[[ SOURCE RECORDS open ]]

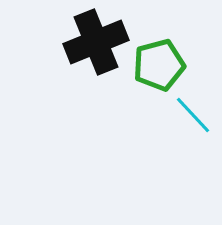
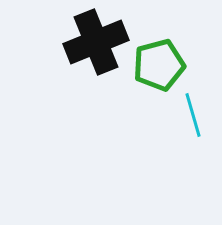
cyan line: rotated 27 degrees clockwise
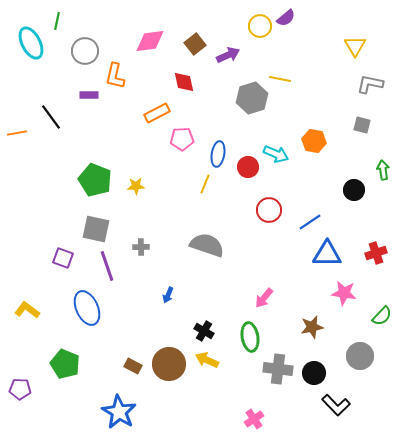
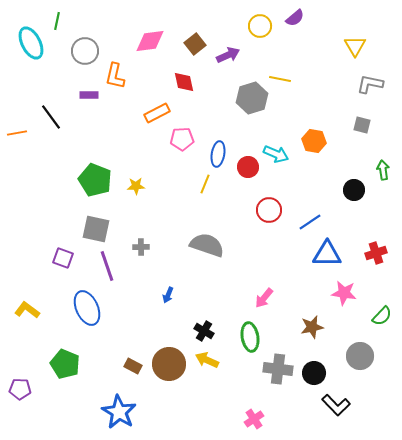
purple semicircle at (286, 18): moved 9 px right
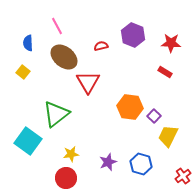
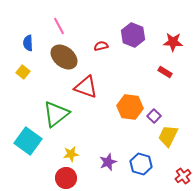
pink line: moved 2 px right
red star: moved 2 px right, 1 px up
red triangle: moved 2 px left, 5 px down; rotated 40 degrees counterclockwise
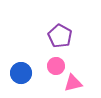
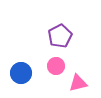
purple pentagon: rotated 15 degrees clockwise
pink triangle: moved 5 px right
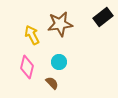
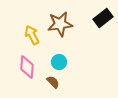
black rectangle: moved 1 px down
pink diamond: rotated 10 degrees counterclockwise
brown semicircle: moved 1 px right, 1 px up
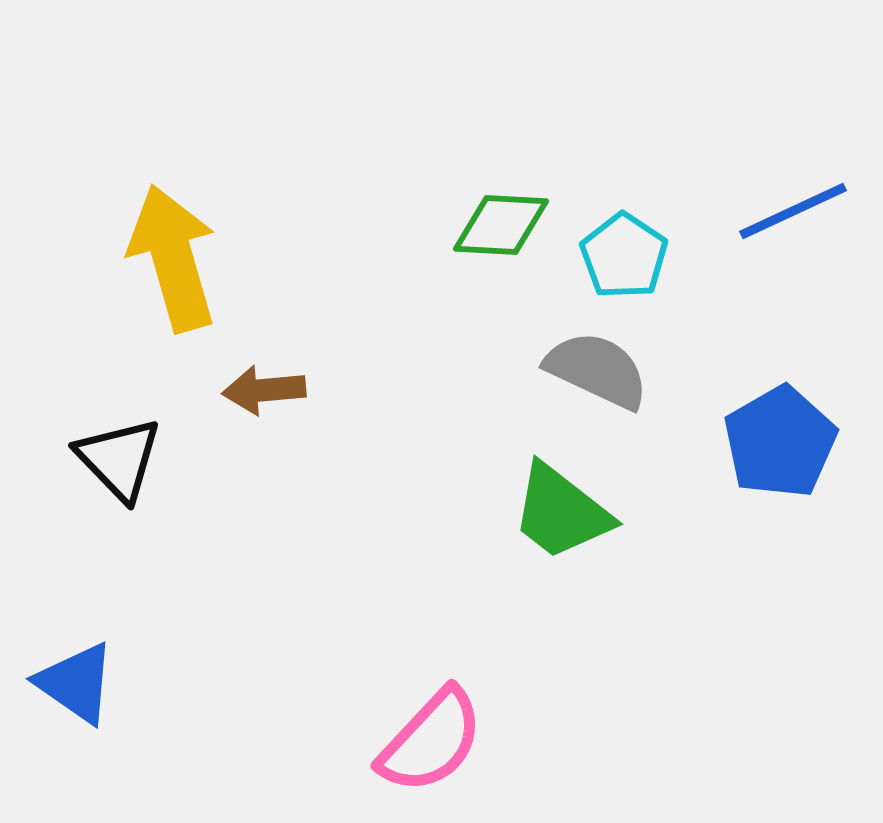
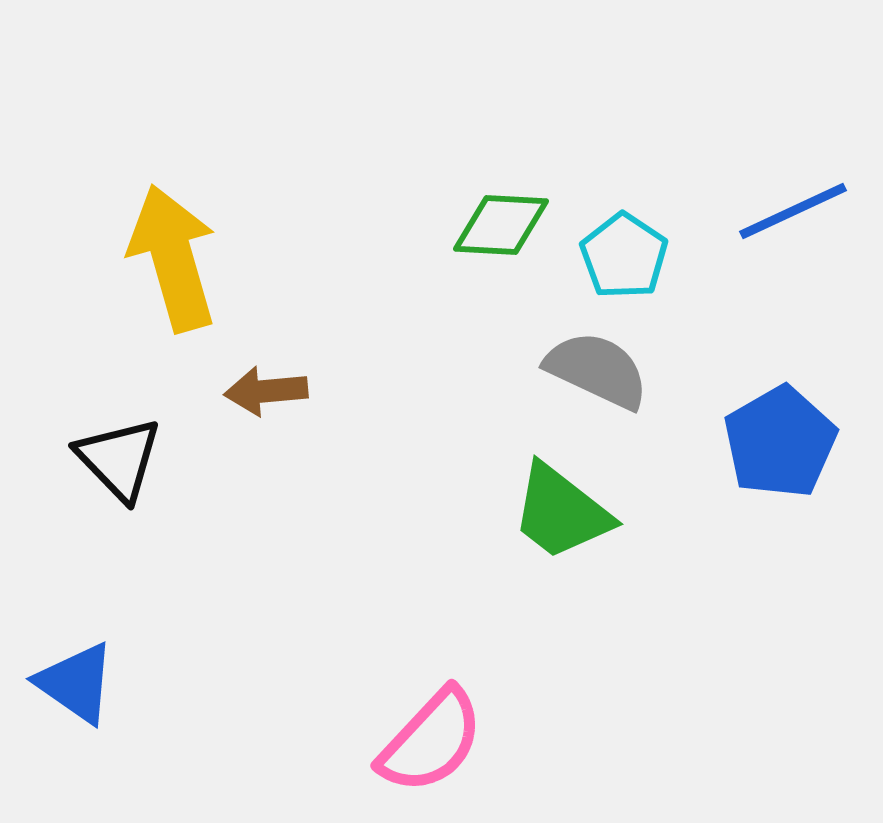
brown arrow: moved 2 px right, 1 px down
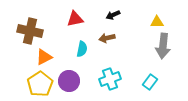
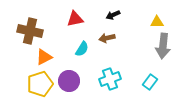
cyan semicircle: rotated 21 degrees clockwise
yellow pentagon: rotated 15 degrees clockwise
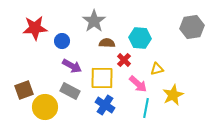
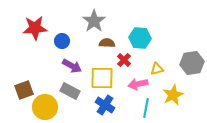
gray hexagon: moved 36 px down
pink arrow: rotated 126 degrees clockwise
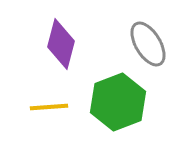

[[ SOURCE RECORDS closed ]]

## WHAT YOU HAVE TO DO
Beginning at the line that holds "pink diamond: rotated" and ending with the last line of the entries, please set down each line exactly, leaving every picture out.

## TASK RESULT
pink diamond: rotated 10 degrees counterclockwise
brown semicircle: moved 1 px right, 1 px up
brown arrow: moved 2 px right, 1 px down
cyan semicircle: rotated 21 degrees clockwise
yellow pentagon: rotated 15 degrees clockwise
gray hexagon: moved 36 px down
pink arrow: rotated 126 degrees clockwise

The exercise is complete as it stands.